TASK ITEM →
Whenever a line below holds the word "slope", copy that line.

MATERIAL PROVIDED START

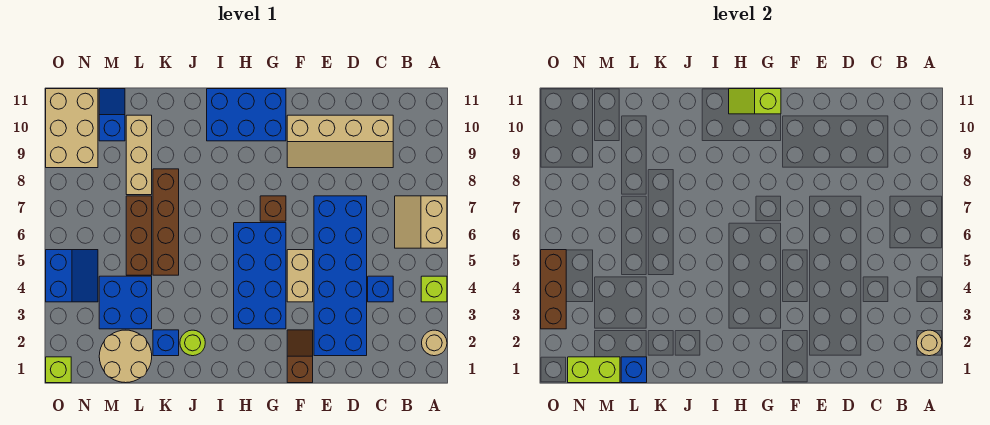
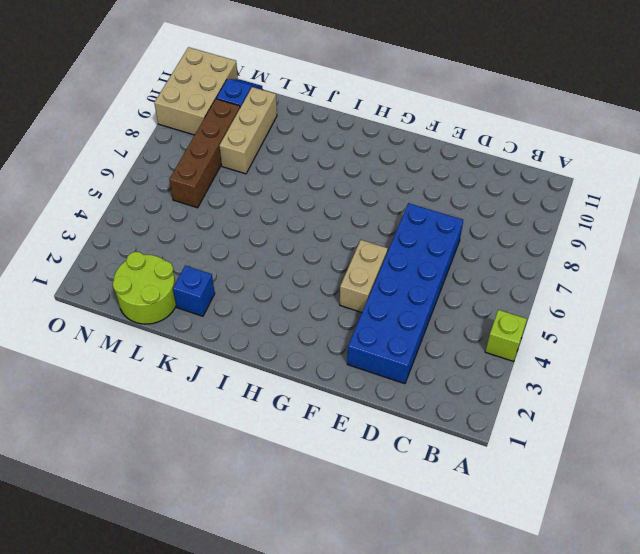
lime round brick L1:M2 level 1 -> tan round brick L1:M2 level 1
brown brick M6:M9 level 1 -> brown brick K5:K8 level 1
none -> tan round brick A2 level 1
none -> tan slope A6:B7 level 1 top A
none -> blue brick C4 level 1

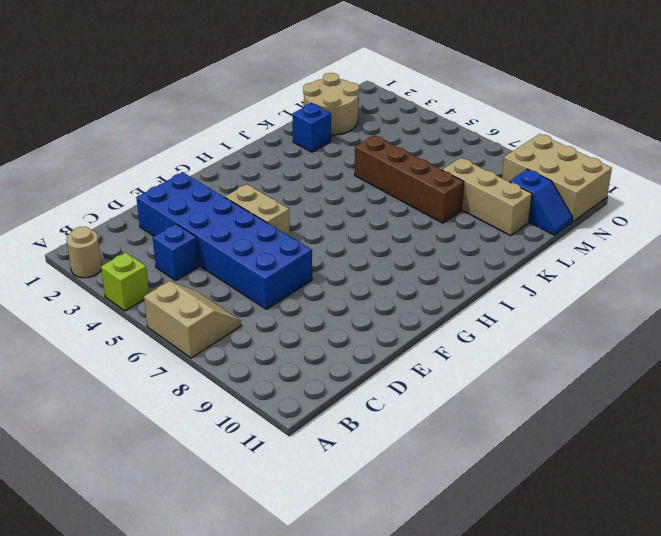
none -> tan slope C9:F10 level 1 top 10
none -> brown slope F1:F2 level 1 top 1
none -> blue brick G3:H6 level 1

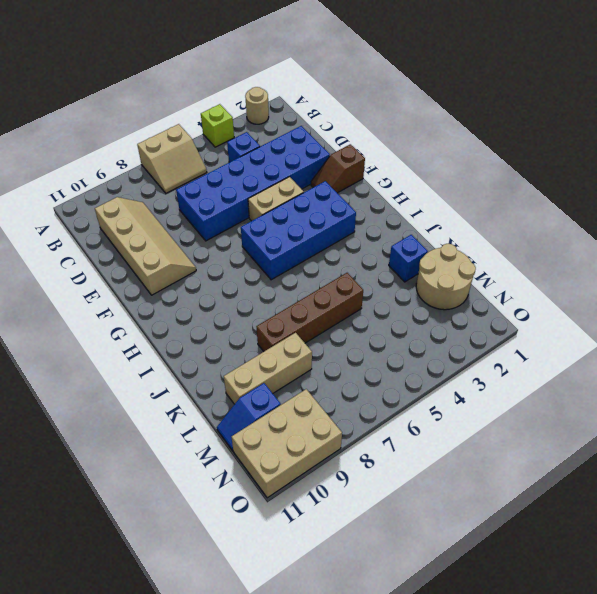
none -> brown brick G7 level 1
none -> blue brick G10:I11 level 1
none -> lime round brick J2 level 1

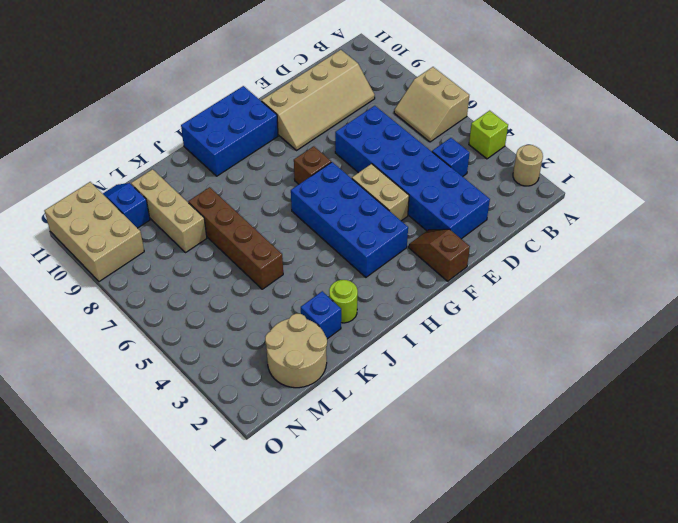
none -> blue brick L3:M4 level 1
none -> brown brick L5:L7 level 1
none -> blue slope N4:O5 level 1 top O

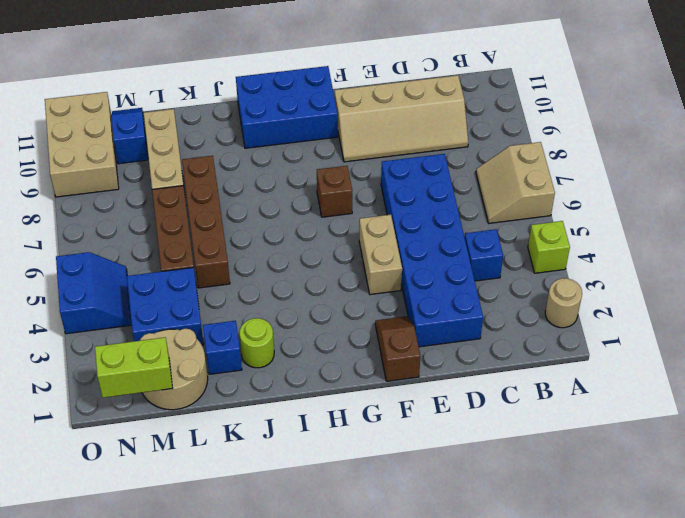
none -> blue brick G3:H6 level 1
none -> lime brick O1 level 1
none -> tan round brick A2 level 2

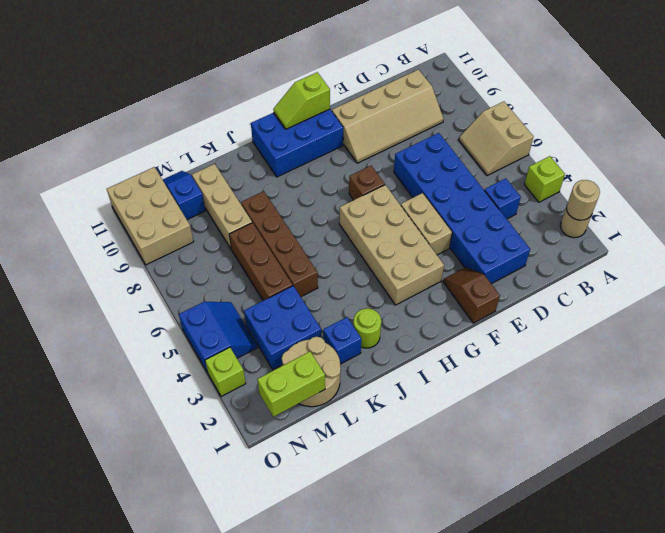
tan brick G3:H6 level 1 -> blue brick G3:H6 level 1
lime brick O3 level 1 -> lime brick O1 level 1
none -> blue brick L1 level 2
none -> brown brick O3:O5 level 2

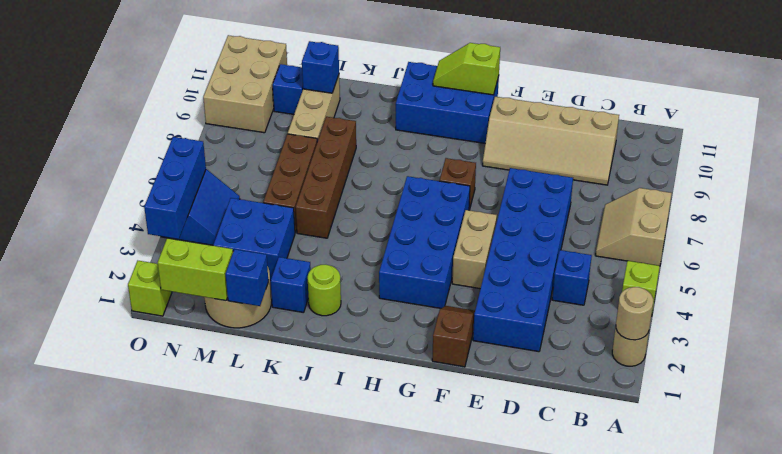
blue brick L10 level 2 -> none
blue brick O3:O5 level 2 -> brown brick O3:O5 level 2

MATERIAL PROVIDED END

WRITTEN ANSWER →
none -> tan slope A6:B7 level 1 top A
none -> tan slope C9:F10 level 1 top 10
none -> brown slope F1:F2 level 1 top 1
none -> blue slope N4:O5 level 1 top O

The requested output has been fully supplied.